Supplied material: Begin

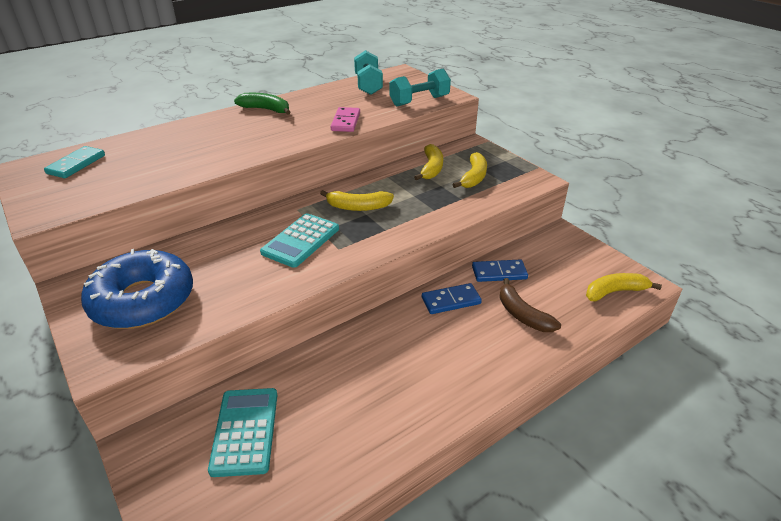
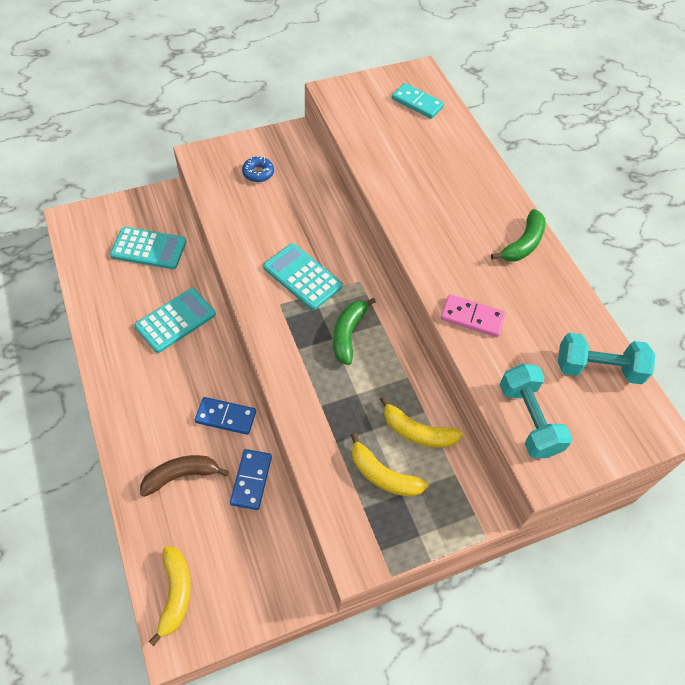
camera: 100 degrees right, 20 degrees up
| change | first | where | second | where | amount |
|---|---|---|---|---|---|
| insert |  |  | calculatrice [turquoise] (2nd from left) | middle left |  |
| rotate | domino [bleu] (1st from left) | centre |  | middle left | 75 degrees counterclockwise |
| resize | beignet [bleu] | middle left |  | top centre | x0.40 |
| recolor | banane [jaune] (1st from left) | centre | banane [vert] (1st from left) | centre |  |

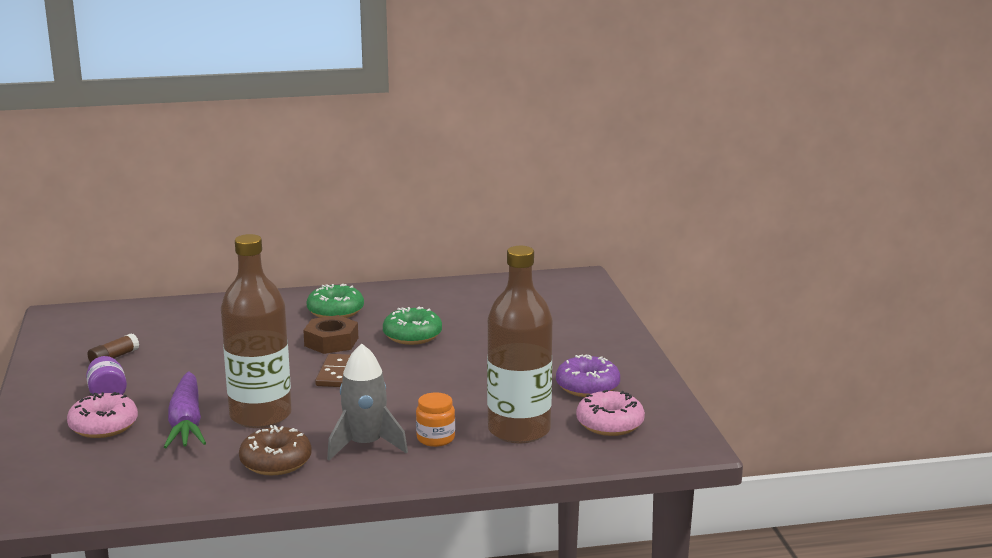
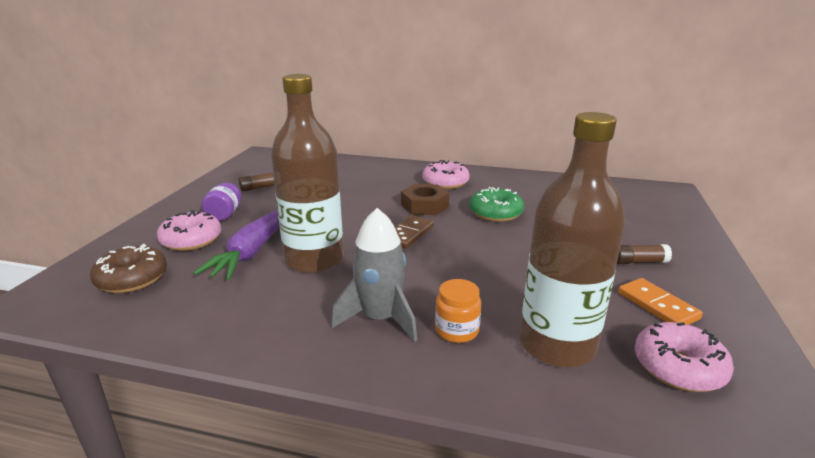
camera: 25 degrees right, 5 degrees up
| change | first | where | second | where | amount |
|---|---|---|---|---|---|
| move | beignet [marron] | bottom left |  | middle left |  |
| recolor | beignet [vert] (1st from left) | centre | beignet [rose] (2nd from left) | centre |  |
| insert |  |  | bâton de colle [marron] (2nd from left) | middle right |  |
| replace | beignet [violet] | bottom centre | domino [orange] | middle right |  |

Supplied material: End

--- What needs to be done ---
Leave out the pictures and repeat the remaining data exactly.

--- Exercise answer ---
camera: 100 degrees right, 20 degrees up
| change | first | where | second | where | amount |
|---|---|---|---|---|---|
| insert |  |  | calculatrice [turquoise] (2nd from left) | middle left |  |
| rotate | domino [bleu] (1st from left) | centre |  | middle left | 75 degrees counterclockwise |
| resize | beignet [bleu] | middle left |  | top centre | x0.40 |
| recolor | banane [jaune] (1st from left) | centre | banane [vert] (1st from left) | centre |  |

camera: 25 degrees right, 5 degrees up
| change | first | where | second | where | amount |
|---|---|---|---|---|---|
| move | beignet [marron] | bottom left |  | middle left |  |
| recolor | beignet [vert] (1st from left) | centre | beignet [rose] (2nd from left) | centre |  |
| insert |  |  | bâton de colle [marron] (2nd from left) | middle right |  |
| replace | beignet [violet] | bottom centre | domino [orange] | middle right |  |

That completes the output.